TASK INPUT below:
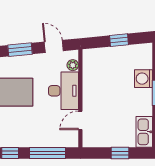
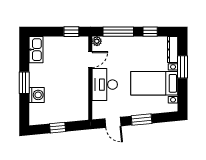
plant: (73, 65) -> (97, 41), moved
window: (120, 153) -> (71, 32), moved

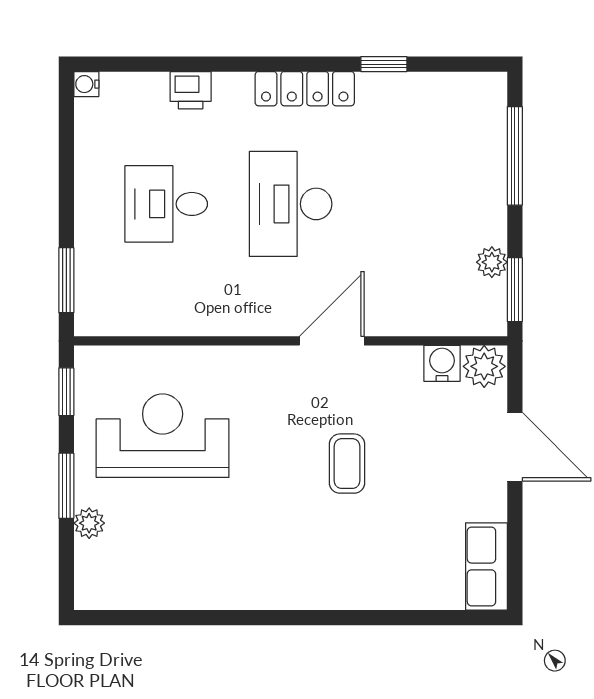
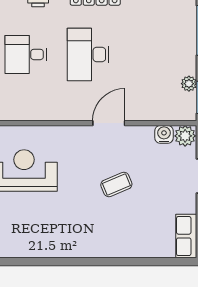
coffee table: (347, 464) -> (116, 184), turned 67

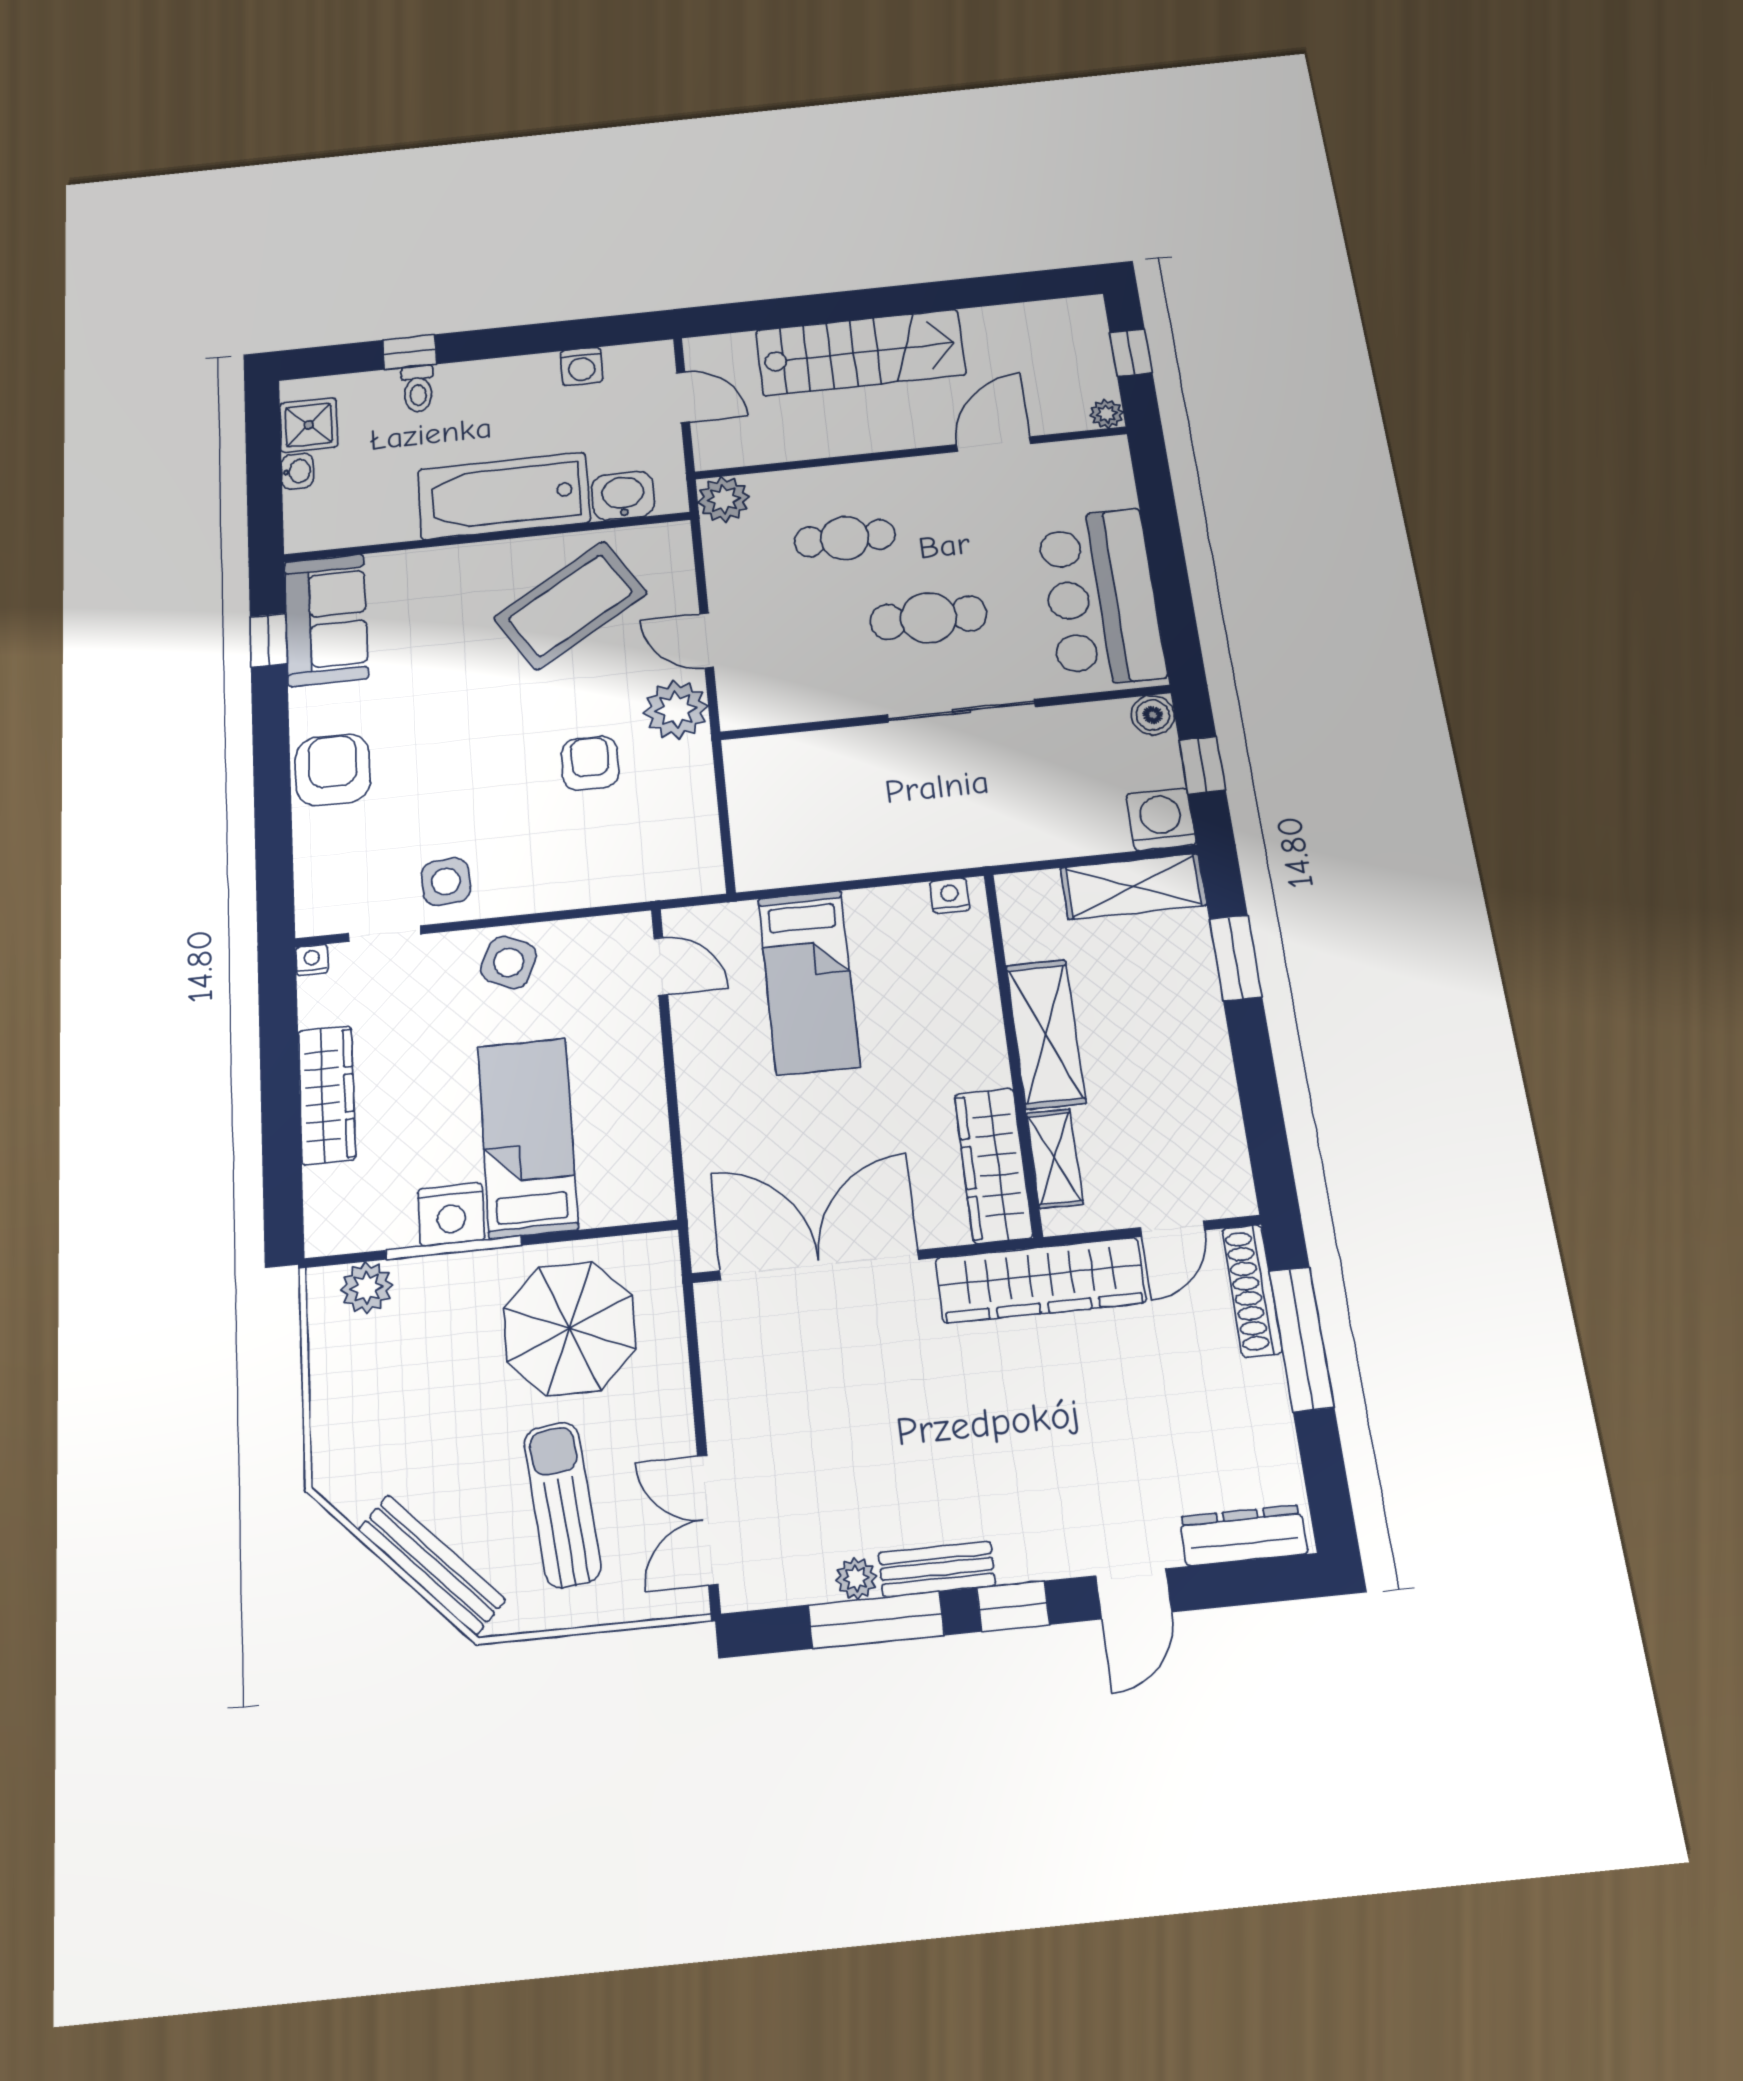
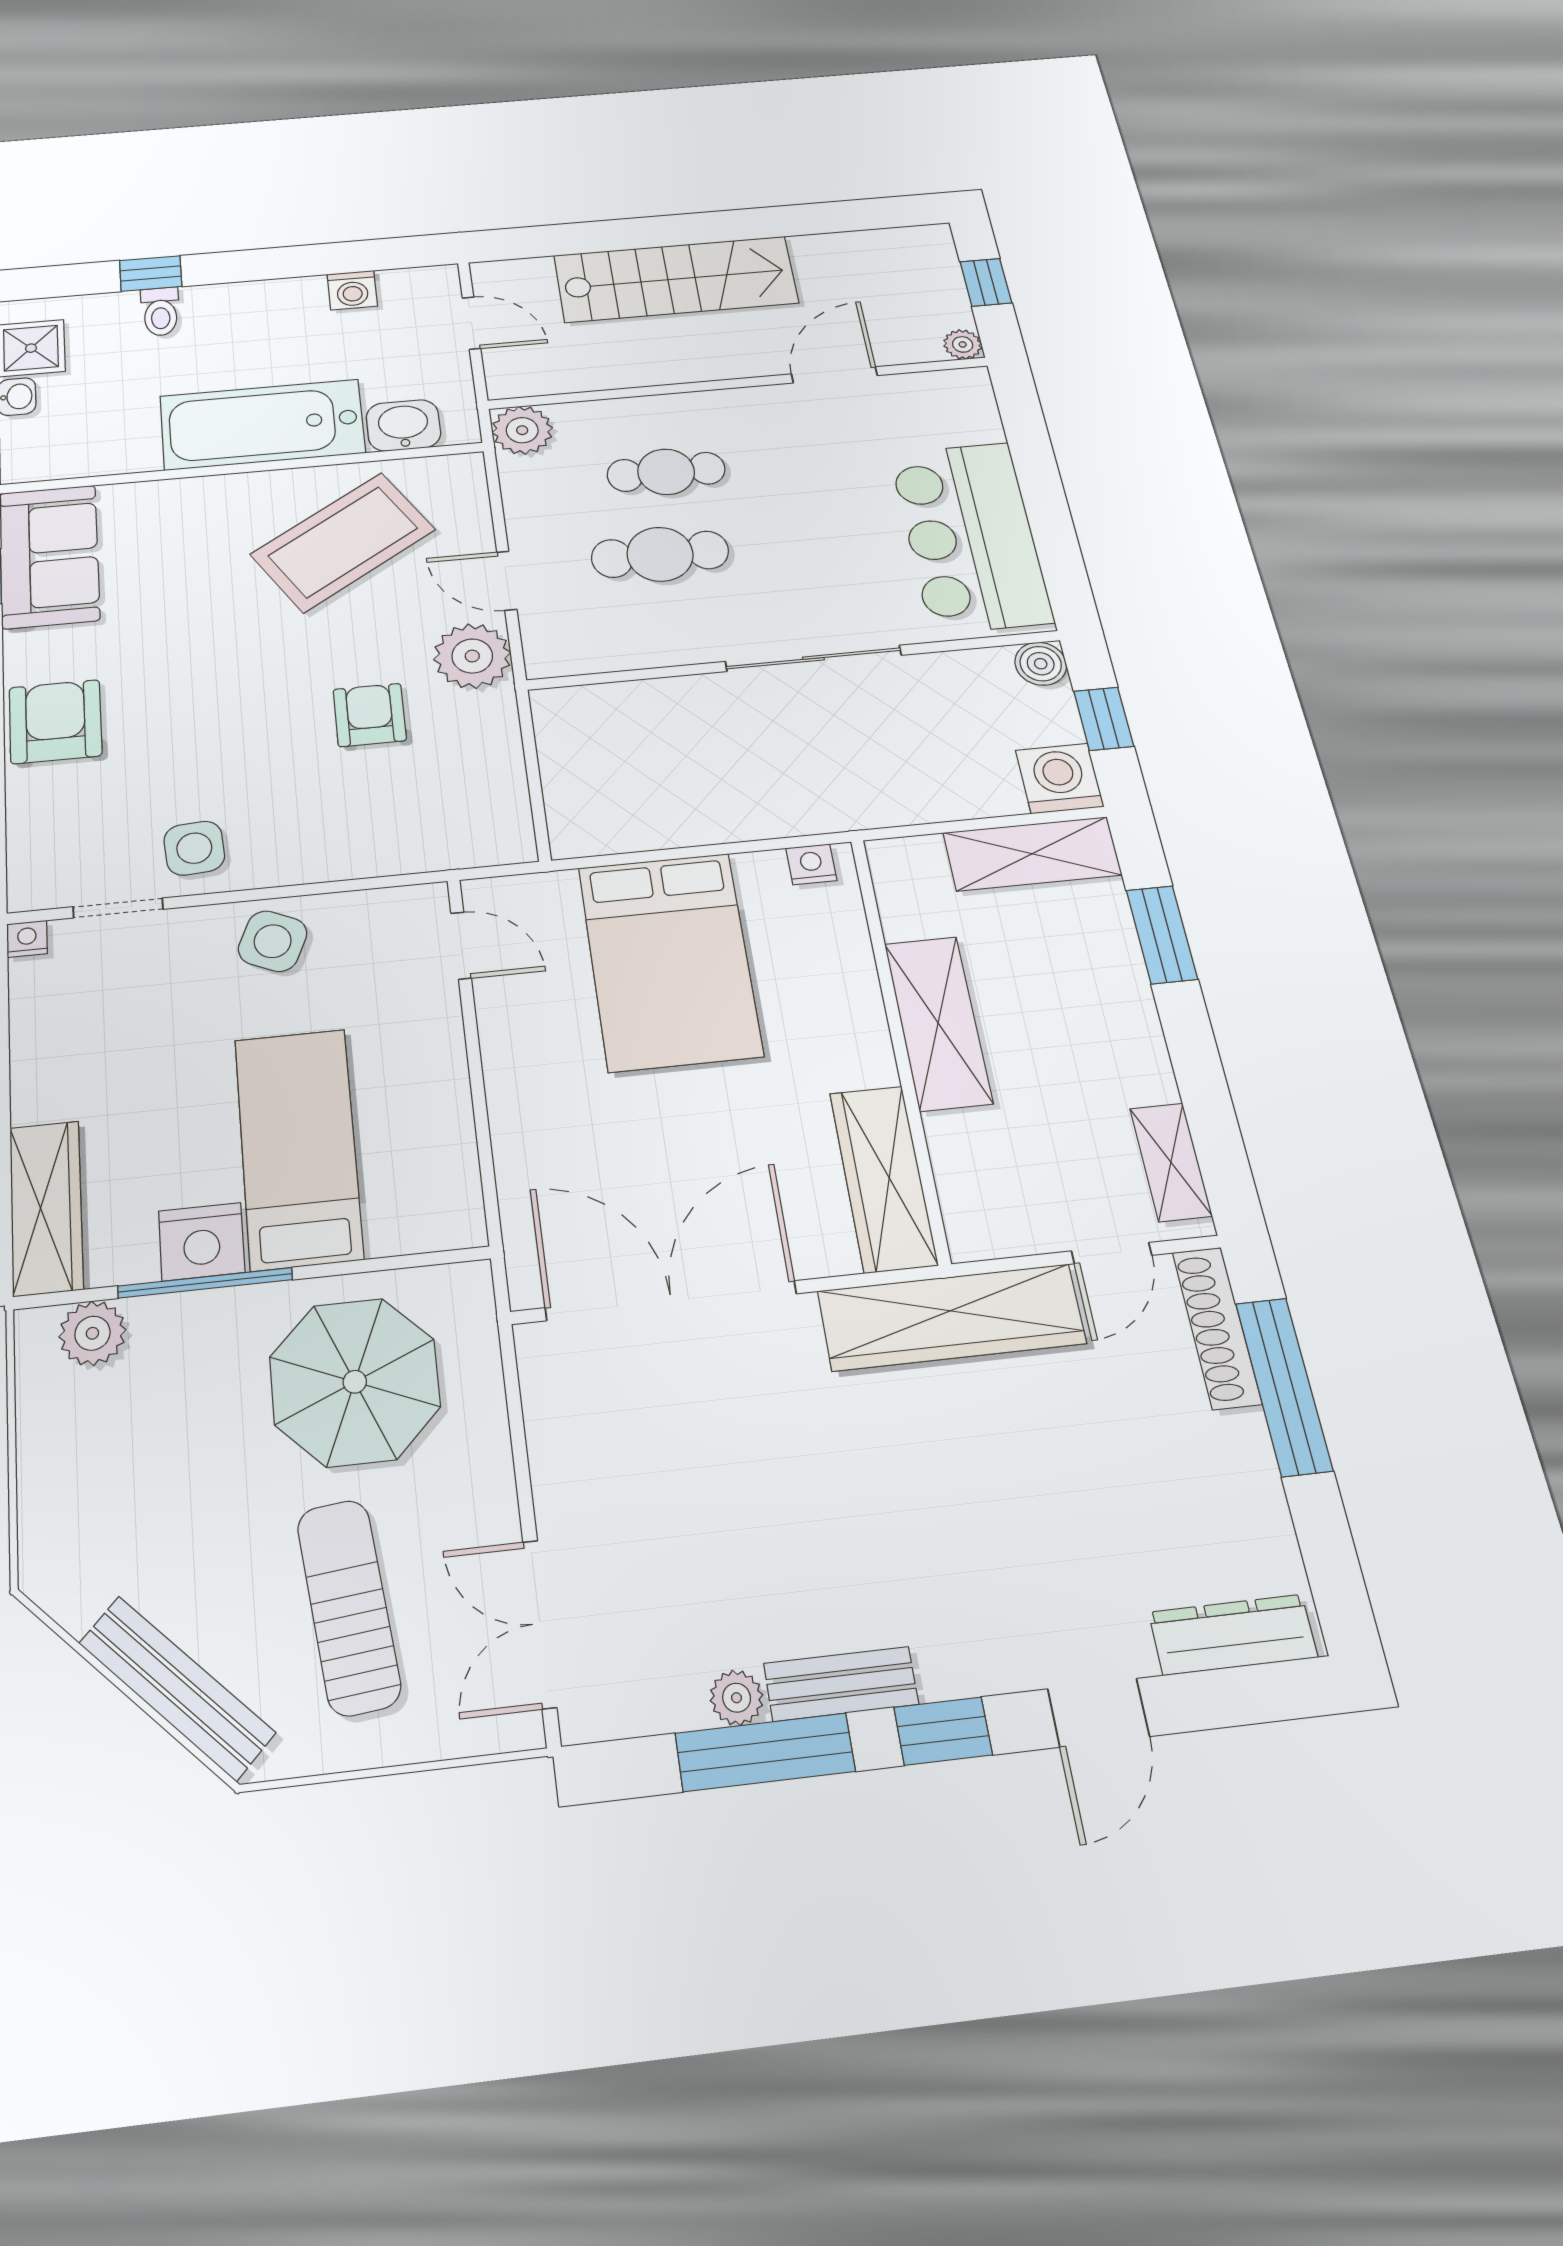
cafe table: (928, 618) -> (660, 554), moved
bed: (809, 982) -> (670, 961), width x1.50
wardrobe: (327, 1095) -> (46, 1208), moved
shelving: (1055, 1158) -> (1171, 1162), moved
End of TASK INPUT.
**ASSIGNMENT:**
From the first line above through the line containing "wardrobe: (327, 1095) -> (46, 1208), moved", copy everything exactly, without the pictures.

**RESULT OF THE EXERCISE:**
plant: (73, 65) -> (97, 41), moved
window: (120, 153) -> (71, 32), moved

coffee table: (347, 464) -> (116, 184), turned 67

cafe table: (928, 618) -> (660, 554), moved
bed: (809, 982) -> (670, 961), width x1.50
wardrobe: (327, 1095) -> (46, 1208), moved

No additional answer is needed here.